▶ Work request
Repeat each record that follows, keeping it identical.

Scene change data

==========

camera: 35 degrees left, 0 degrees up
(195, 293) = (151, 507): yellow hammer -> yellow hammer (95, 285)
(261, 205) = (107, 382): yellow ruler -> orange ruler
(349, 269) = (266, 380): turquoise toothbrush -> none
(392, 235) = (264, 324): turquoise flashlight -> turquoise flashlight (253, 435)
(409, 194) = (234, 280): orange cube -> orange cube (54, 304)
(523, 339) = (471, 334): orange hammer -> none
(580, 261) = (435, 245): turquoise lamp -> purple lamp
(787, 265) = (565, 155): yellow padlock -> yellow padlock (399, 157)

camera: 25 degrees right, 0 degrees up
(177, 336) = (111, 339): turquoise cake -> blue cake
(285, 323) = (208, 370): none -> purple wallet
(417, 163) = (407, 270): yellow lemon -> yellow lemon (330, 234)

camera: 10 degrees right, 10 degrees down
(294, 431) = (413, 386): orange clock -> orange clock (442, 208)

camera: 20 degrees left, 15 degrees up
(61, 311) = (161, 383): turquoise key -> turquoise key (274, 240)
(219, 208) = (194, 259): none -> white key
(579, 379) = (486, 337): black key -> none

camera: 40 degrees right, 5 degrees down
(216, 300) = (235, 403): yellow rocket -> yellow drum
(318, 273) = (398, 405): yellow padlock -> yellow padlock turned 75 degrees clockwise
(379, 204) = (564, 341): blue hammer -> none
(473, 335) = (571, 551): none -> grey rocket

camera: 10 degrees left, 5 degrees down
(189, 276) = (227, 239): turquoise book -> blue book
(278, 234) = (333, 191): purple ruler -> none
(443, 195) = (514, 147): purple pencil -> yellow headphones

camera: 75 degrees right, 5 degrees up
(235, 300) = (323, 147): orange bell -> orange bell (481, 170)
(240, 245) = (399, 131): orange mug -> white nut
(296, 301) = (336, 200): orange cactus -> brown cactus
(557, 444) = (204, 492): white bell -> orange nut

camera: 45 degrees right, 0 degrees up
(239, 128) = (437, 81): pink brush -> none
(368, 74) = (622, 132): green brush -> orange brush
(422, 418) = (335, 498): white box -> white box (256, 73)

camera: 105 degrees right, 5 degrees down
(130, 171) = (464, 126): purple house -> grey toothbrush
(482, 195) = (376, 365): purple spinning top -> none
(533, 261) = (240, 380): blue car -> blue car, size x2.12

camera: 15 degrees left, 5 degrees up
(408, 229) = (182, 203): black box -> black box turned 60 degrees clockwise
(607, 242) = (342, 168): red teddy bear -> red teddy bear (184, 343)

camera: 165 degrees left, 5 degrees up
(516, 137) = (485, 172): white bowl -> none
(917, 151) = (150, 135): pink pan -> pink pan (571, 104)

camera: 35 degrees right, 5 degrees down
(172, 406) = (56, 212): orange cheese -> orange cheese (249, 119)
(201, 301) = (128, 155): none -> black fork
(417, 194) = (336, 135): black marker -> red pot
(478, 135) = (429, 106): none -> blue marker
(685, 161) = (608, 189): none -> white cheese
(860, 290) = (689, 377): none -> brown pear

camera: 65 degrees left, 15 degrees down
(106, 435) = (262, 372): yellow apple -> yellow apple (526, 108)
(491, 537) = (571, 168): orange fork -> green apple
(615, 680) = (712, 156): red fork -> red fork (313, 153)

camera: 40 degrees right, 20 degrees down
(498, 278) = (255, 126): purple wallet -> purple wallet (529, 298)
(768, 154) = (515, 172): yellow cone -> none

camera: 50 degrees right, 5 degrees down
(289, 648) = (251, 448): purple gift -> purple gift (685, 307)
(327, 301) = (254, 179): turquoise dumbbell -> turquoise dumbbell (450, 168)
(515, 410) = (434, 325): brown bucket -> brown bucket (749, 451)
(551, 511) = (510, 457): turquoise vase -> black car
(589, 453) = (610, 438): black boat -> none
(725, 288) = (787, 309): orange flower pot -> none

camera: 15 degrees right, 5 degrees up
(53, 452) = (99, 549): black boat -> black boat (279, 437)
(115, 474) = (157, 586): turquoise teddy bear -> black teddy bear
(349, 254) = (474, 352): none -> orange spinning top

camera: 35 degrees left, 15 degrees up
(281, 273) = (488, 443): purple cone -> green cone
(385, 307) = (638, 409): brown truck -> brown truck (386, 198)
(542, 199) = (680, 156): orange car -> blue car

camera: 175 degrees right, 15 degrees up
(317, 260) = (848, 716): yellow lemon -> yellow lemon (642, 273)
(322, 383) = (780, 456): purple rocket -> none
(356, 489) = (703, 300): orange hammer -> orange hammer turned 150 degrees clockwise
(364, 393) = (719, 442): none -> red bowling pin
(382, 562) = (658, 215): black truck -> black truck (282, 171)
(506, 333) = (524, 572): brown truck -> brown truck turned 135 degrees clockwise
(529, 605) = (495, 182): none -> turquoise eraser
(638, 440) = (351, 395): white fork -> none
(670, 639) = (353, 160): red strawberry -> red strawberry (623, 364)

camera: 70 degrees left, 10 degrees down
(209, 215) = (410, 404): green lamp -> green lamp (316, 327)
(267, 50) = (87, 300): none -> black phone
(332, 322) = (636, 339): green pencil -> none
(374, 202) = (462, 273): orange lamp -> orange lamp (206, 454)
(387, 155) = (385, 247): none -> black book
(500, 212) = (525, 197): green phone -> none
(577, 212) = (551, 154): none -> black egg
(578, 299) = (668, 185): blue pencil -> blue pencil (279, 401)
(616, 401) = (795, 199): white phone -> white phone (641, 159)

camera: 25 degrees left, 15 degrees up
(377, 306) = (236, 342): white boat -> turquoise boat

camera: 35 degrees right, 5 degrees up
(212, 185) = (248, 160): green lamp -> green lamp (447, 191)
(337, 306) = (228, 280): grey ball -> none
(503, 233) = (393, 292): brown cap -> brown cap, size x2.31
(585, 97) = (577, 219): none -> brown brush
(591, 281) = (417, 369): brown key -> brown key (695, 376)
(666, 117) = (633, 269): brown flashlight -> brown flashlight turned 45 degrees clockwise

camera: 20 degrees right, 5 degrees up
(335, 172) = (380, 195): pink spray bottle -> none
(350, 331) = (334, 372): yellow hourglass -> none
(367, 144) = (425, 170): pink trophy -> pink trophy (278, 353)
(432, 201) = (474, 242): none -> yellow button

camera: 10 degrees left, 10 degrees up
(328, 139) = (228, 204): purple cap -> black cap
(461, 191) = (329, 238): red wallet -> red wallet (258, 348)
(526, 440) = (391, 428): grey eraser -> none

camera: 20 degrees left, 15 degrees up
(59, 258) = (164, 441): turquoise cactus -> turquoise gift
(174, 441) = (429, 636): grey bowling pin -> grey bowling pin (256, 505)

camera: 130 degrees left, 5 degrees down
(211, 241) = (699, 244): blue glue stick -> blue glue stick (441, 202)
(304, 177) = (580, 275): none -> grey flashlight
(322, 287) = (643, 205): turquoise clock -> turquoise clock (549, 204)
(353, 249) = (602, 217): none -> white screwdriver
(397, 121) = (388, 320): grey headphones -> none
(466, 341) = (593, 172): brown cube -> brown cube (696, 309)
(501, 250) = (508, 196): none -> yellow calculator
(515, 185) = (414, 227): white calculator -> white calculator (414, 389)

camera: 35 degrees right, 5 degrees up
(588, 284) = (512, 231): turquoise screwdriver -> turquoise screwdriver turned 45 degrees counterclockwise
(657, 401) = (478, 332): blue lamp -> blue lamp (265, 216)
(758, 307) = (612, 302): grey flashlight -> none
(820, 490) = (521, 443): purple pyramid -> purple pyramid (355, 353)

==========

▶ Output for this exercise
camera: 35 degrees left, 0 degrees up
(195, 293) = (151, 507): yellow hammer -> yellow hammer (95, 285)
(261, 205) = (107, 382): yellow ruler -> orange ruler
(349, 269) = (266, 380): turquoise toothbrush -> none
(392, 235) = (264, 324): turquoise flashlight -> turquoise flashlight (253, 435)
(409, 194) = (234, 280): orange cube -> orange cube (54, 304)
(523, 339) = (471, 334): orange hammer -> none
(580, 261) = (435, 245): turquoise lamp -> purple lamp
(787, 265) = (565, 155): yellow padlock -> yellow padlock (399, 157)

camera: 25 degrees right, 0 degrees up
(177, 336) = (111, 339): turquoise cake -> blue cake
(285, 323) = (208, 370): none -> purple wallet
(417, 163) = (407, 270): yellow lemon -> yellow lemon (330, 234)

camera: 10 degrees right, 10 degrees down
(294, 431) = (413, 386): orange clock -> orange clock (442, 208)

camera: 20 degrees left, 15 degrees up
(61, 311) = (161, 383): turquoise key -> turquoise key (274, 240)
(219, 208) = (194, 259): none -> white key
(579, 379) = (486, 337): black key -> none

camera: 40 degrees right, 5 degrees down
(216, 300) = (235, 403): yellow rocket -> yellow drum
(318, 273) = (398, 405): yellow padlock -> yellow padlock turned 75 degrees clockwise
(379, 204) = (564, 341): blue hammer -> none
(473, 335) = (571, 551): none -> grey rocket

camera: 10 degrees left, 5 degrees down
(189, 276) = (227, 239): turquoise book -> blue book
(278, 234) = (333, 191): purple ruler -> none
(443, 195) = (514, 147): purple pencil -> yellow headphones

camera: 75 degrees right, 5 degrees up
(235, 300) = (323, 147): orange bell -> orange bell (481, 170)
(240, 245) = (399, 131): orange mug -> white nut
(296, 301) = (336, 200): orange cactus -> brown cactus
(557, 444) = (204, 492): white bell -> orange nut

camera: 45 degrees right, 0 degrees up
(239, 128) = (437, 81): pink brush -> none
(368, 74) = (622, 132): green brush -> orange brush
(422, 418) = (335, 498): white box -> white box (256, 73)

camera: 105 degrees right, 5 degrees down
(130, 171) = (464, 126): purple house -> grey toothbrush
(482, 195) = (376, 365): purple spinning top -> none
(533, 261) = (240, 380): blue car -> blue car, size x2.12

camera: 15 degrees left, 5 degrees up
(408, 229) = (182, 203): black box -> black box turned 60 degrees clockwise
(607, 242) = (342, 168): red teddy bear -> red teddy bear (184, 343)

camera: 165 degrees left, 5 degrees up
(516, 137) = (485, 172): white bowl -> none
(917, 151) = (150, 135): pink pan -> pink pan (571, 104)

camera: 35 degrees right, 5 degrees down
(172, 406) = (56, 212): orange cheese -> orange cheese (249, 119)
(201, 301) = (128, 155): none -> black fork
(417, 194) = (336, 135): black marker -> red pot
(478, 135) = (429, 106): none -> blue marker
(685, 161) = (608, 189): none -> white cheese
(860, 290) = (689, 377): none -> brown pear

camera: 65 degrees left, 15 degrees down
(106, 435) = (262, 372): yellow apple -> yellow apple (526, 108)
(491, 537) = (571, 168): orange fork -> green apple
(615, 680) = (712, 156): red fork -> red fork (313, 153)

camera: 40 degrees right, 20 degrees down
(498, 278) = (255, 126): purple wallet -> purple wallet (529, 298)
(768, 154) = (515, 172): yellow cone -> none

camera: 50 degrees right, 5 degrees down
(289, 648) = (251, 448): purple gift -> purple gift (685, 307)
(327, 301) = (254, 179): turquoise dumbbell -> turquoise dumbbell (450, 168)
(515, 410) = (434, 325): brown bucket -> brown bucket (749, 451)
(551, 511) = (510, 457): turquoise vase -> black car
(589, 453) = (610, 438): black boat -> none
(725, 288) = (787, 309): orange flower pot -> none

camera: 15 degrees right, 5 degrees up
(53, 452) = (99, 549): black boat -> black boat (279, 437)
(115, 474) = (157, 586): turquoise teddy bear -> black teddy bear
(349, 254) = (474, 352): none -> orange spinning top

camera: 35 degrees left, 15 degrees up
(281, 273) = (488, 443): purple cone -> green cone
(385, 307) = (638, 409): brown truck -> brown truck (386, 198)
(542, 199) = (680, 156): orange car -> blue car

camera: 175 degrees right, 15 degrees up
(317, 260) = (848, 716): yellow lemon -> yellow lemon (642, 273)
(322, 383) = (780, 456): purple rocket -> none
(356, 489) = (703, 300): orange hammer -> orange hammer turned 150 degrees clockwise
(364, 393) = (719, 442): none -> red bowling pin
(382, 562) = (658, 215): black truck -> black truck (282, 171)
(506, 333) = (524, 572): brown truck -> brown truck turned 135 degrees clockwise
(529, 605) = (495, 182): none -> turquoise eraser
(638, 440) = (351, 395): white fork -> none
(670, 639) = (353, 160): red strawberry -> red strawberry (623, 364)

camera: 70 degrees left, 10 degrees down
(209, 215) = (410, 404): green lamp -> green lamp (316, 327)
(267, 50) = (87, 300): none -> black phone
(332, 322) = (636, 339): green pencil -> none
(374, 202) = (462, 273): orange lamp -> orange lamp (206, 454)
(387, 155) = (385, 247): none -> black book
(500, 212) = (525, 197): green phone -> none
(577, 212) = (551, 154): none -> black egg
(578, 299) = (668, 185): blue pencil -> blue pencil (279, 401)
(616, 401) = (795, 199): white phone -> white phone (641, 159)

camera: 25 degrees left, 15 degrees up
(377, 306) = (236, 342): white boat -> turquoise boat

camera: 35 degrees right, 5 degrees up
(212, 185) = (248, 160): green lamp -> green lamp (447, 191)
(337, 306) = (228, 280): grey ball -> none
(503, 233) = (393, 292): brown cap -> brown cap, size x2.31
(585, 97) = (577, 219): none -> brown brush
(591, 281) = (417, 369): brown key -> brown key (695, 376)
(666, 117) = (633, 269): brown flashlight -> brown flashlight turned 45 degrees clockwise

camera: 20 degrees right, 5 degrees up
(335, 172) = (380, 195): pink spray bottle -> none
(350, 331) = (334, 372): yellow hourglass -> none
(367, 144) = (425, 170): pink trophy -> pink trophy (278, 353)
(432, 201) = (474, 242): none -> yellow button

camera: 10 degrees left, 10 degrees up
(328, 139) = (228, 204): purple cap -> black cap
(461, 191) = (329, 238): red wallet -> red wallet (258, 348)
(526, 440) = (391, 428): grey eraser -> none

camera: 20 degrees left, 15 degrees up
(59, 258) = (164, 441): turquoise cactus -> turquoise gift
(174, 441) = (429, 636): grey bowling pin -> grey bowling pin (256, 505)

camera: 130 degrees left, 5 degrees down
(211, 241) = (699, 244): blue glue stick -> blue glue stick (441, 202)
(304, 177) = (580, 275): none -> grey flashlight
(322, 287) = (643, 205): turquoise clock -> turquoise clock (549, 204)
(353, 249) = (602, 217): none -> white screwdriver
(397, 121) = (388, 320): grey headphones -> none
(466, 341) = (593, 172): brown cube -> brown cube (696, 309)
(501, 250) = (508, 196): none -> yellow calculator
(515, 185) = (414, 227): white calculator -> white calculator (414, 389)

camera: 35 degrees right, 5 degrees up
(588, 284) = (512, 231): turquoise screwdriver -> turquoise screwdriver turned 45 degrees counterclockwise
(657, 401) = (478, 332): blue lamp -> blue lamp (265, 216)
(758, 307) = (612, 302): grey flashlight -> none
(820, 490) = (521, 443): purple pyramid -> purple pyramid (355, 353)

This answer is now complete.